- REQUIREMENT
Look through the data below and extract, unchanged, the lines from the one that contains "rotated: sailboat in" to the one that contains "new: heart in", both included.

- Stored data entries
§ §
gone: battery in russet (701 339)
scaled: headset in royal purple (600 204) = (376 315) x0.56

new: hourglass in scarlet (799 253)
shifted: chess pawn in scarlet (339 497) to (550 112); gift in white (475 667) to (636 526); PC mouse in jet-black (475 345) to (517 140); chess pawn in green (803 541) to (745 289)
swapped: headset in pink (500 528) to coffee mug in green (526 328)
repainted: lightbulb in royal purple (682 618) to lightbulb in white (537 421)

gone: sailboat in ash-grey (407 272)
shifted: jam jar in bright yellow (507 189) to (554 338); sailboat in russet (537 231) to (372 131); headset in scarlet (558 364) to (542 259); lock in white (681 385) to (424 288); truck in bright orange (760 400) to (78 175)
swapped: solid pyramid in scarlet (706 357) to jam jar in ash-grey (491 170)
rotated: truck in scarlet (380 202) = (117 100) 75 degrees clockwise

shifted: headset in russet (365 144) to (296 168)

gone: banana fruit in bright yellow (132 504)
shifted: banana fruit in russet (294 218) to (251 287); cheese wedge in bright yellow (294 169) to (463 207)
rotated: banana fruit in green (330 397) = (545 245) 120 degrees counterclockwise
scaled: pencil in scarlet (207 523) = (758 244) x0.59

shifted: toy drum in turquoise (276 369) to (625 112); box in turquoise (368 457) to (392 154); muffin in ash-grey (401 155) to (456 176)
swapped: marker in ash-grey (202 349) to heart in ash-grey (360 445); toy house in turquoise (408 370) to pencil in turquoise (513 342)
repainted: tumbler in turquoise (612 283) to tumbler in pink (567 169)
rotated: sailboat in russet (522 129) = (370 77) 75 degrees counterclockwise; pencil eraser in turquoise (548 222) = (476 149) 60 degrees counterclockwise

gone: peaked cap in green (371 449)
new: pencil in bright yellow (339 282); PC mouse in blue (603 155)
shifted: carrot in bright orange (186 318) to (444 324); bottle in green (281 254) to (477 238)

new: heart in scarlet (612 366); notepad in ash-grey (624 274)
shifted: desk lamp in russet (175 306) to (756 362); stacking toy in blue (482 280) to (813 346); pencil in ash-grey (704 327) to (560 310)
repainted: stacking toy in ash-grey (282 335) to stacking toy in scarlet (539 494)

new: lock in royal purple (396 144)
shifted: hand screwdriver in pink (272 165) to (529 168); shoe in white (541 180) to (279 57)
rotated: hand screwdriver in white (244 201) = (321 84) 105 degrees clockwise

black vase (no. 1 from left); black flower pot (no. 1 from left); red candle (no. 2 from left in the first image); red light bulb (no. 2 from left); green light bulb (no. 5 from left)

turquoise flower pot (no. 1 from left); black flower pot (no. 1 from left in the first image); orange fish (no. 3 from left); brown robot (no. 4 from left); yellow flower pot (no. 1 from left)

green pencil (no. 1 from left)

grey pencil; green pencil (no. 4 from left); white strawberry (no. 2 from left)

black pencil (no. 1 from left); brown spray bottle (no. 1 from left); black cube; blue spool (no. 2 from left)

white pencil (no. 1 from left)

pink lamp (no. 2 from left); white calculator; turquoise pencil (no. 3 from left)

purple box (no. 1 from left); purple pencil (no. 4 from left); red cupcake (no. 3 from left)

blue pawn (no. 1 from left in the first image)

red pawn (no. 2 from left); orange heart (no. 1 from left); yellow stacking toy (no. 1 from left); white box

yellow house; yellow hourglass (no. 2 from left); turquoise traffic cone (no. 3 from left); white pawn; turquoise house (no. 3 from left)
§ §
- PROBLEM SOLUTION
rotated: sailboat in russet (522 129) = (370 77) 75 degrees counterclockwise; pencil eraser in turquoise (548 222) = (476 149) 60 degrees counterclockwise

gone: peaked cap in green (371 449)
new: pencil in bright yellow (339 282); PC mouse in blue (603 155)
shifted: carrot in bright orange (186 318) to (444 324); bottle in green (281 254) to (477 238)

new: heart in scarlet (612 366); notepad in ash-grey (624 274)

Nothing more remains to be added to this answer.